[Version difference data]
┄┄┄┄┄┄┄┄┄┄
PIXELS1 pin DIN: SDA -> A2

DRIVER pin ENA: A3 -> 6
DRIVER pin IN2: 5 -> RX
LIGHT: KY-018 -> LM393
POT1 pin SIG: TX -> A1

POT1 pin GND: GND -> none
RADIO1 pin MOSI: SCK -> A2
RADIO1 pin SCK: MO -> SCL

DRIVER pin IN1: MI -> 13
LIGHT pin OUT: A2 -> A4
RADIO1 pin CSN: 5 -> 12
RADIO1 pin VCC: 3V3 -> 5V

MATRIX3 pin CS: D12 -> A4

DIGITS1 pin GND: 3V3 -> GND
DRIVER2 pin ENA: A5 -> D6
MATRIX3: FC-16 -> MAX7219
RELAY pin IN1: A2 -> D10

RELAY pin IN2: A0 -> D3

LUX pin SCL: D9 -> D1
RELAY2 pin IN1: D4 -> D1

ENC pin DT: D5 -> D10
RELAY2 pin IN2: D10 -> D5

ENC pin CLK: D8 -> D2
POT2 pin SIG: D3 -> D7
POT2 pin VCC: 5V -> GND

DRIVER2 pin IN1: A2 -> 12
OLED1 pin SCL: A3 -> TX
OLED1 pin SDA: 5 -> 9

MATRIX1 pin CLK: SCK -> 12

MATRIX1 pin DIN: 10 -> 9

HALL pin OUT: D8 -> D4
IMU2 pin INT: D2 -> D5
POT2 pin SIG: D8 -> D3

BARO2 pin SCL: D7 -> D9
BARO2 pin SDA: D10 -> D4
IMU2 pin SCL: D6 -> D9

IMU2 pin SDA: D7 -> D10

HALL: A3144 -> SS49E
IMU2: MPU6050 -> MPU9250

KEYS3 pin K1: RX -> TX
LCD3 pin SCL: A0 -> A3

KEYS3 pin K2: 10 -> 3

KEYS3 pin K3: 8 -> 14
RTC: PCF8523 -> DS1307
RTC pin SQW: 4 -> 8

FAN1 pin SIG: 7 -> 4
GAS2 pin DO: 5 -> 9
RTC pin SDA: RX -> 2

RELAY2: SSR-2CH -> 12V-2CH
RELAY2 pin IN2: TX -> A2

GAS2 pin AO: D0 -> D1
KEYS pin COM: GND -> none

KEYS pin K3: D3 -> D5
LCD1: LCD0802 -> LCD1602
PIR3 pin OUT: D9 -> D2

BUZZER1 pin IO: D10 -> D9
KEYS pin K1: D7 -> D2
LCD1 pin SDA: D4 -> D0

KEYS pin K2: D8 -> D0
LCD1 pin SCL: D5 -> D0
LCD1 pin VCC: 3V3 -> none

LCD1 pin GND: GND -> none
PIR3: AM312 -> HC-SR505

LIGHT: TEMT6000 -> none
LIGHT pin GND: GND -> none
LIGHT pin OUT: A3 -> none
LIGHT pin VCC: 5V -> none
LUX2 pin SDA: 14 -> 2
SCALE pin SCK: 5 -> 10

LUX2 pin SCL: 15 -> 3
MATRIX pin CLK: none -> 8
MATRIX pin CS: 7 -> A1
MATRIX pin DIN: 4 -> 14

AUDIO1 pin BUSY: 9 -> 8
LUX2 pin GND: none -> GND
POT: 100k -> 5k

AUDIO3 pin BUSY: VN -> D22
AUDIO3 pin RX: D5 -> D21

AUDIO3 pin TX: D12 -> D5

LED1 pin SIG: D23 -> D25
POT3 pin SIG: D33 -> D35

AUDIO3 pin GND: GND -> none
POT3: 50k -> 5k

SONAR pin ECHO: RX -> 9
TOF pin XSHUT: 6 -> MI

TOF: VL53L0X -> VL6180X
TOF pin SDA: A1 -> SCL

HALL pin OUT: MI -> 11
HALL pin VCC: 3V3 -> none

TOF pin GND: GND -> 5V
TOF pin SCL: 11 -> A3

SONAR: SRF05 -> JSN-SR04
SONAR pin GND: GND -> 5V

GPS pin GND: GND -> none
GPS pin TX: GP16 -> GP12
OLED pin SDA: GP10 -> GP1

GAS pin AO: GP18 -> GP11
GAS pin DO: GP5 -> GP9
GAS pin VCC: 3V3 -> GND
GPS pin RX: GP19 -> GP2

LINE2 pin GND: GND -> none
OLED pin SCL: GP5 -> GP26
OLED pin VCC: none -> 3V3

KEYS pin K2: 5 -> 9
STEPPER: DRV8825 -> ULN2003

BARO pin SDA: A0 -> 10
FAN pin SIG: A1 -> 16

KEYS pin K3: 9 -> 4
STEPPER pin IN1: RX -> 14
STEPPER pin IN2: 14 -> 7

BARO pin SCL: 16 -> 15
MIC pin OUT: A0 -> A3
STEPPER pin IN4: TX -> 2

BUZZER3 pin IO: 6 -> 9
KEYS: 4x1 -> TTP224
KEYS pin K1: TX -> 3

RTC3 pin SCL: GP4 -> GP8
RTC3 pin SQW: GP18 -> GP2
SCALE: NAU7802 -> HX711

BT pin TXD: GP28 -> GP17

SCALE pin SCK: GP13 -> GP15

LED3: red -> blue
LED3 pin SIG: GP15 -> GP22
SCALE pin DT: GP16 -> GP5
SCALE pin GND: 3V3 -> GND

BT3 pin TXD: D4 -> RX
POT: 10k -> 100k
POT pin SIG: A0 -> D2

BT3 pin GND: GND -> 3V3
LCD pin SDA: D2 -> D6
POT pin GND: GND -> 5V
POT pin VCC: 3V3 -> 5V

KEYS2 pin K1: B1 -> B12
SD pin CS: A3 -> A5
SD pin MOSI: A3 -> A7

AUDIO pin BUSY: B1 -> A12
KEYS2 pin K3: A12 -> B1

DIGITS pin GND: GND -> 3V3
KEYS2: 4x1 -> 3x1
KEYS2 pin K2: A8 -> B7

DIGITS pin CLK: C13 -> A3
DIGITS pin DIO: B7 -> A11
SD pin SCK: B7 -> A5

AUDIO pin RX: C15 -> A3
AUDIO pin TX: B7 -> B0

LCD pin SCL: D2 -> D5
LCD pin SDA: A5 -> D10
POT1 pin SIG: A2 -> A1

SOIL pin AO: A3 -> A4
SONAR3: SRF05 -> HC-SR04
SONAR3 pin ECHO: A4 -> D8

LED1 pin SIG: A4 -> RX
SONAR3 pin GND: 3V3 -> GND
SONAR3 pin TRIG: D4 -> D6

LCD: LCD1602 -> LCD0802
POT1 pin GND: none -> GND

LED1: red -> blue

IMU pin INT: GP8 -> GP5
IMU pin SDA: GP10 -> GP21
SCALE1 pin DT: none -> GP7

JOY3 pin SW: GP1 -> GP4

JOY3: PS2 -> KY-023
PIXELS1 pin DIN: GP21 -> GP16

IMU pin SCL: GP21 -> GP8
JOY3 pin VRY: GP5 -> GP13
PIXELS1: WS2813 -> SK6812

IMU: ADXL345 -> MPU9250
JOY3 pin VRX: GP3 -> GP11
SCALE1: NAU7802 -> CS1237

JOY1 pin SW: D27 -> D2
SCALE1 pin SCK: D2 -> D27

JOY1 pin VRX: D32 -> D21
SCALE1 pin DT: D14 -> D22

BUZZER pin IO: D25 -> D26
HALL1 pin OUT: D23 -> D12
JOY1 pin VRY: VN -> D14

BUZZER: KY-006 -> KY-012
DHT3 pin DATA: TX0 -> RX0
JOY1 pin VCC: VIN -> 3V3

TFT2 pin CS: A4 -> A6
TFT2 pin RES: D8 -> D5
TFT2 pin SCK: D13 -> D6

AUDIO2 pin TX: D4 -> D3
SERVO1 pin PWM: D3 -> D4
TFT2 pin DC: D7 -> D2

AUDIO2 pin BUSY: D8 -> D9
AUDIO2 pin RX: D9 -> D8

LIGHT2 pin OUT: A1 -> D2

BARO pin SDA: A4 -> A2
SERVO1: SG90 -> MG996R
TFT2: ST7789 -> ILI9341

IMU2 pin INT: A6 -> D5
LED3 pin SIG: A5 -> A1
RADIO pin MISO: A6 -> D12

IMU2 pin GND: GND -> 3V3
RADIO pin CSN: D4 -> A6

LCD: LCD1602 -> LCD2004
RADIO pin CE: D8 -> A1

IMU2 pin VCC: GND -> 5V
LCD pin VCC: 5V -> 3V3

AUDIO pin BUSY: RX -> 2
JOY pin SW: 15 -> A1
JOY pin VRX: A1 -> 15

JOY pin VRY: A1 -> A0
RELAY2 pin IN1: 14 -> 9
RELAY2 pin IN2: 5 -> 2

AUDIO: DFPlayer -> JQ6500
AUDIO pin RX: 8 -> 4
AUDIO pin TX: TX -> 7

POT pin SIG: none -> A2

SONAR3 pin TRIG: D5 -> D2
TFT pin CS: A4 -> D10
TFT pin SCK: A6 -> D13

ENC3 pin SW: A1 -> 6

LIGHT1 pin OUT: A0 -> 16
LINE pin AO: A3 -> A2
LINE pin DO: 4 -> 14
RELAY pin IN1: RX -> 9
┄┄┄┄┄┄┄┄┄┄
Give back, exactly as written, the stretch from the line with "KEYS pin K2: D8 -> D0" through the line with "POT: 100k -> 5k", and no other lines from the records above.

## ANSWER TO THE EXERCISE
KEYS pin K2: D8 -> D0
LCD1 pin SCL: D5 -> D0
LCD1 pin VCC: 3V3 -> none

LCD1 pin GND: GND -> none
PIR3: AM312 -> HC-SR505

LIGHT: TEMT6000 -> none
LIGHT pin GND: GND -> none
LIGHT pin OUT: A3 -> none
LIGHT pin VCC: 5V -> none
LUX2 pin SDA: 14 -> 2
SCALE pin SCK: 5 -> 10

LUX2 pin SCL: 15 -> 3
MATRIX pin CLK: none -> 8
MATRIX pin CS: 7 -> A1
MATRIX pin DIN: 4 -> 14

AUDIO1 pin BUSY: 9 -> 8
LUX2 pin GND: none -> GND
POT: 100k -> 5k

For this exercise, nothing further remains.